**What you will do**
Each line from the one containing "C2: 3.3uF (plus" through the final line of the records is to be repeated exactly, with no additions.

**Material shown**
══════════════════════════════
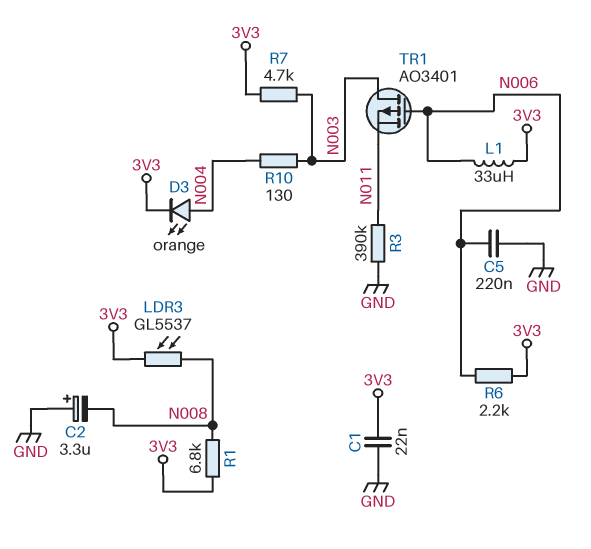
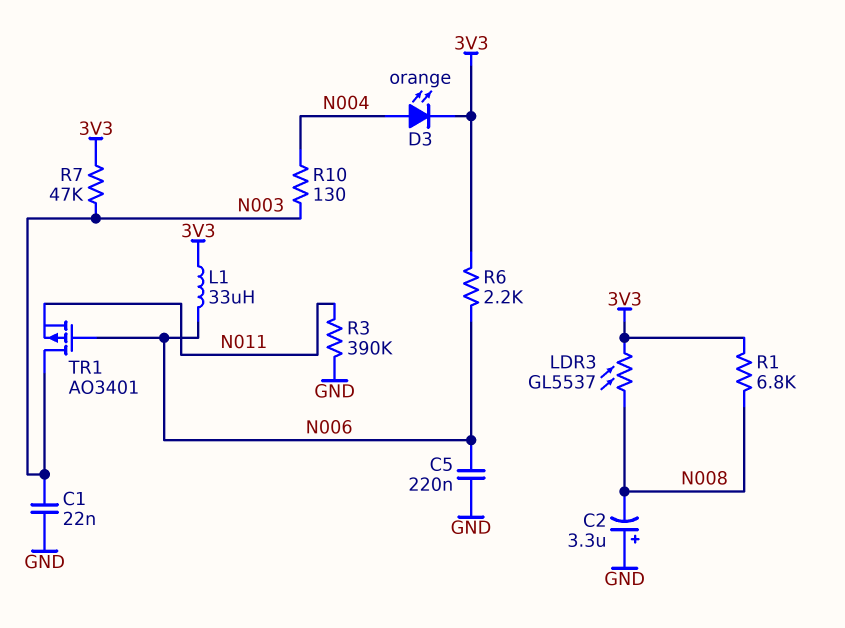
C1: 22nF (3V3, GND) -> 22nF (GND, N003)
R7: 4.7k (3V3, N003) -> 47k (3V3, N003)

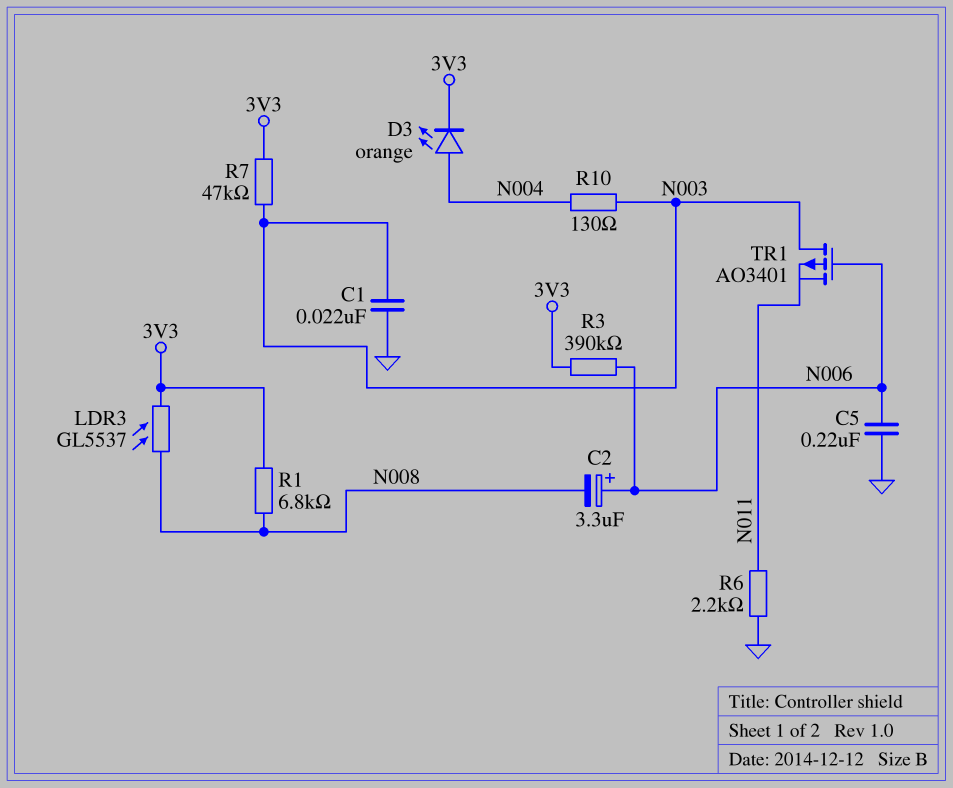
C2: 3.3uF (plus GND, minus N008) -> 3.3uF (plus N006, minus N008)
L1: 33uH (3V3, N006) -> none
R3: 390k (GND, N011) -> 390k (3V3, N006)
R6: 2.2k (3V3, N006) -> 2.2k (GND, N011)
══════════════════════════════
**Output of the task**
C2: 3.3uF (plus GND, minus N008) -> 3.3uF (plus N006, minus N008)
L1: 33uH (3V3, N006) -> none
R3: 390k (GND, N011) -> 390k (3V3, N006)
R6: 2.2k (3V3, N006) -> 2.2k (GND, N011)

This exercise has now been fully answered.